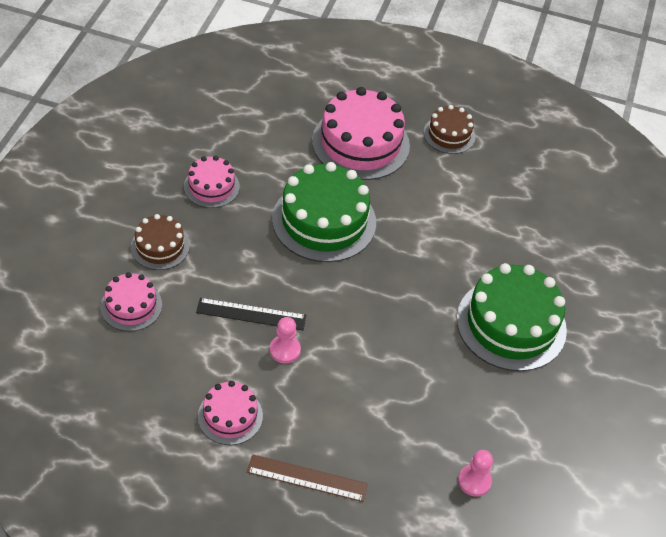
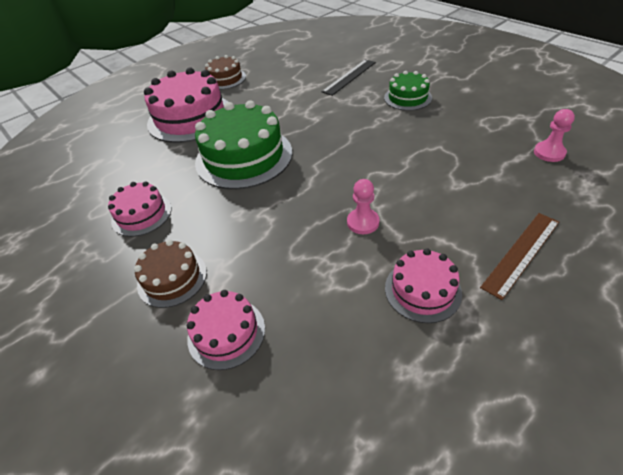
camera: 50 degrees left, 5 degrees down
(251, 314) = (307, 233): black ruler -> black ruler (349, 77)
(511, 324) = (407, 98): green cake -> green cake, size x0.54

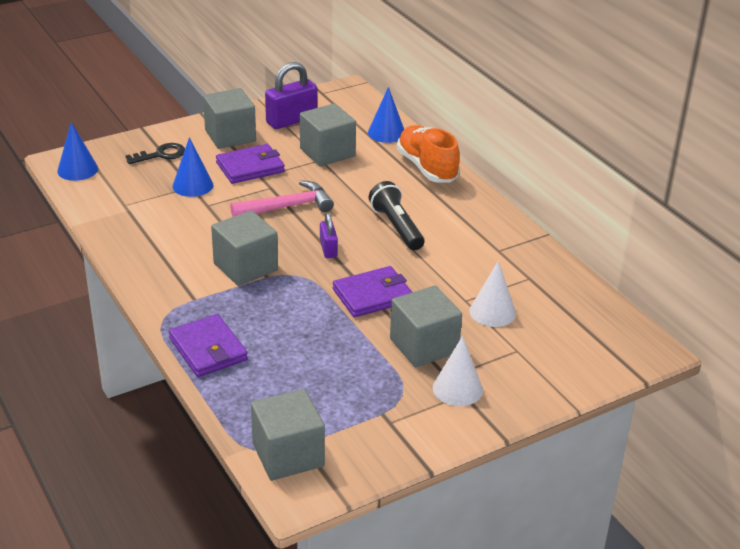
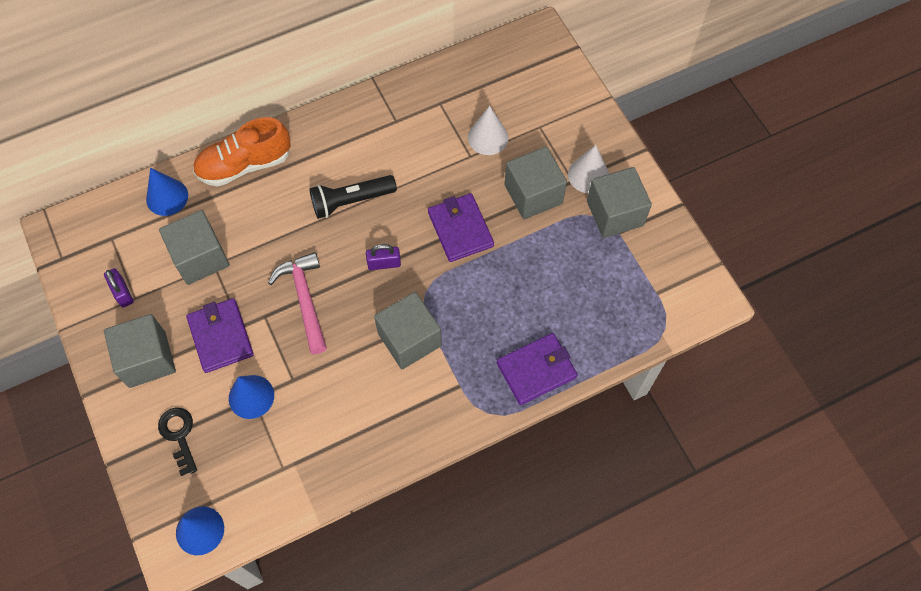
camera: 85 degrees left, 30 degrees up
(288, 455) = (670, 304): grey cube -> grey cube (615, 213)
(291, 120) = (122, 293): purple padlock -> purple padlock, size x0.56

**Activity**: Leave the pictures aside and give the records above back word for word.

**Solution for this exercise**:
camera: 50 degrees left, 5 degrees down
(251, 314) = (307, 233): black ruler -> black ruler (349, 77)
(511, 324) = (407, 98): green cake -> green cake, size x0.54

camera: 85 degrees left, 30 degrees up
(288, 455) = (670, 304): grey cube -> grey cube (615, 213)
(291, 120) = (122, 293): purple padlock -> purple padlock, size x0.56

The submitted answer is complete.